Dataset items:
== Segment start ==
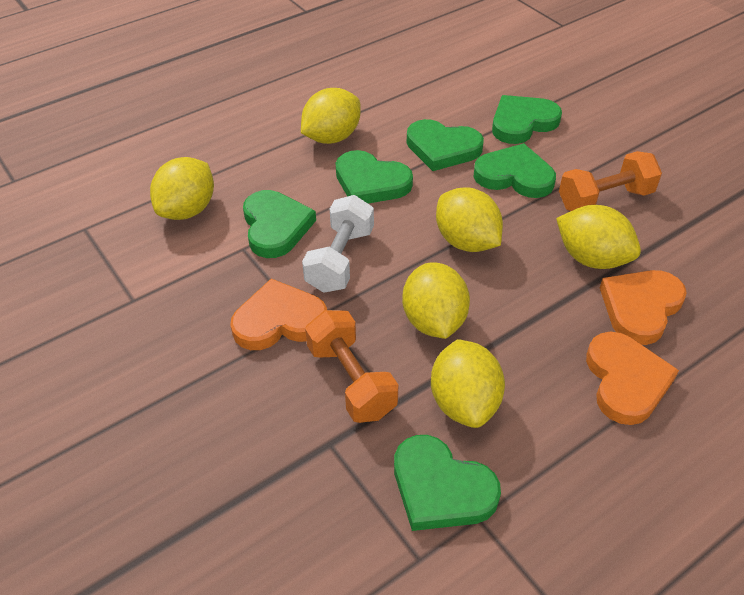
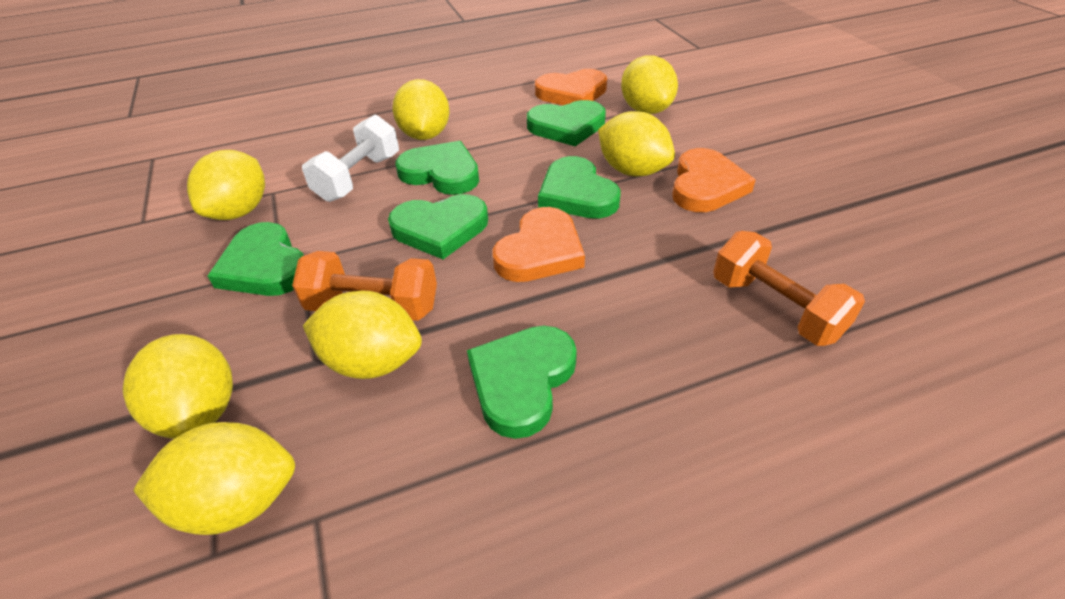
yellow lemon: 6 -> 7

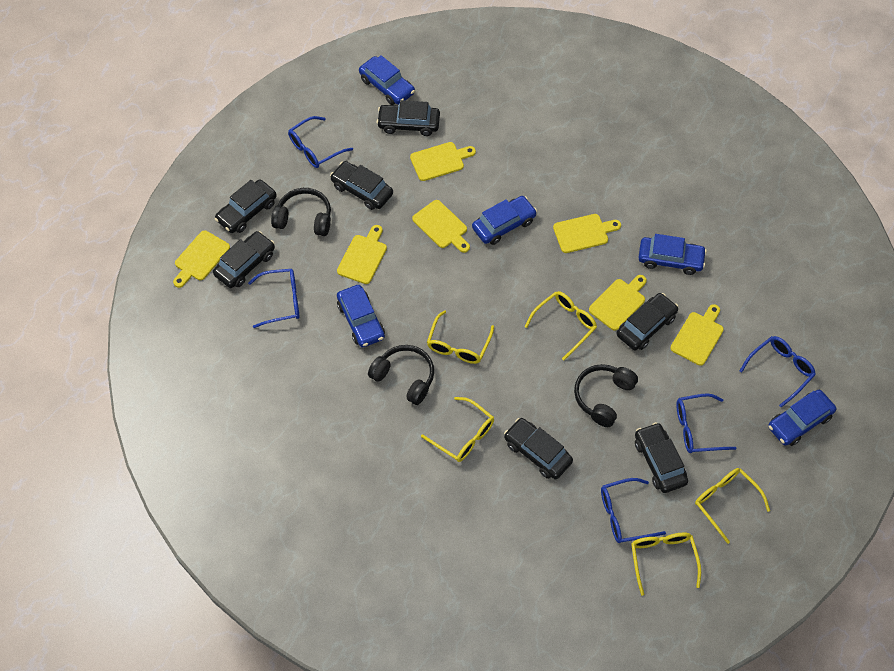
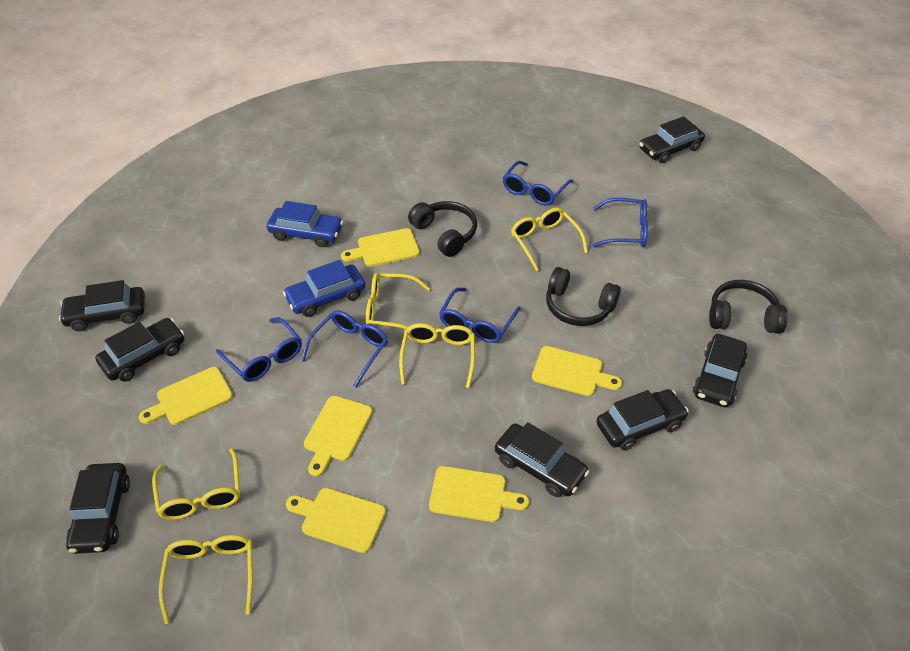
blue car: 5 -> 2
yellow cutting board: 7 -> 6

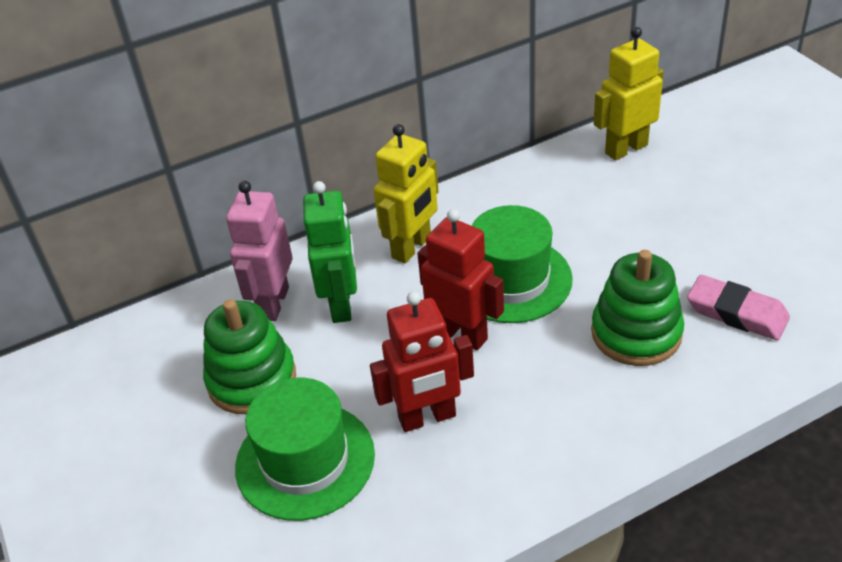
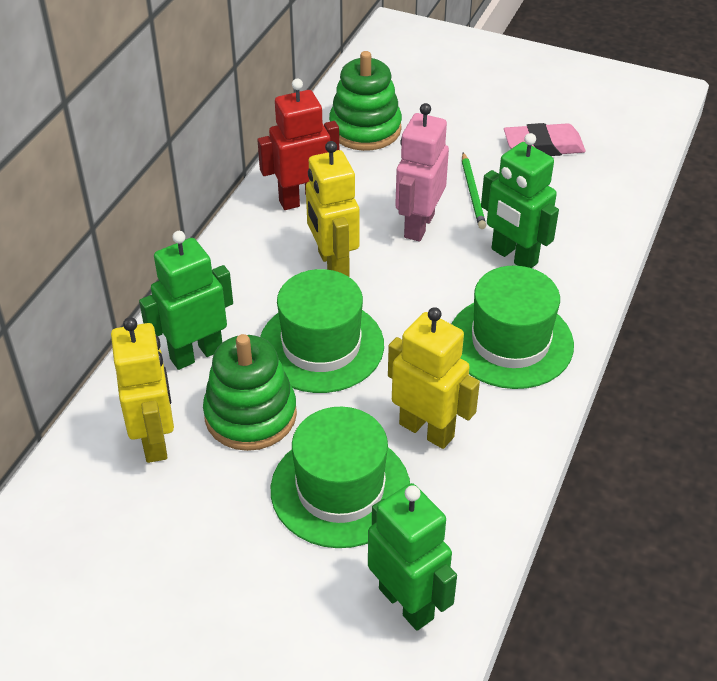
green hat: 2 -> 3
green pencil: 0 -> 1
green robot: 1 -> 3
red robot: 2 -> 1
yellow robot: 2 -> 3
== Segment end ==
Your goal — An exact restatement of the entries above is needed; no picture may appear in it.

Written response —
yellow lemon: 6 -> 7

blue car: 5 -> 2
yellow cutting board: 7 -> 6

green hat: 2 -> 3
green pencil: 0 -> 1
green robot: 1 -> 3
red robot: 2 -> 1
yellow robot: 2 -> 3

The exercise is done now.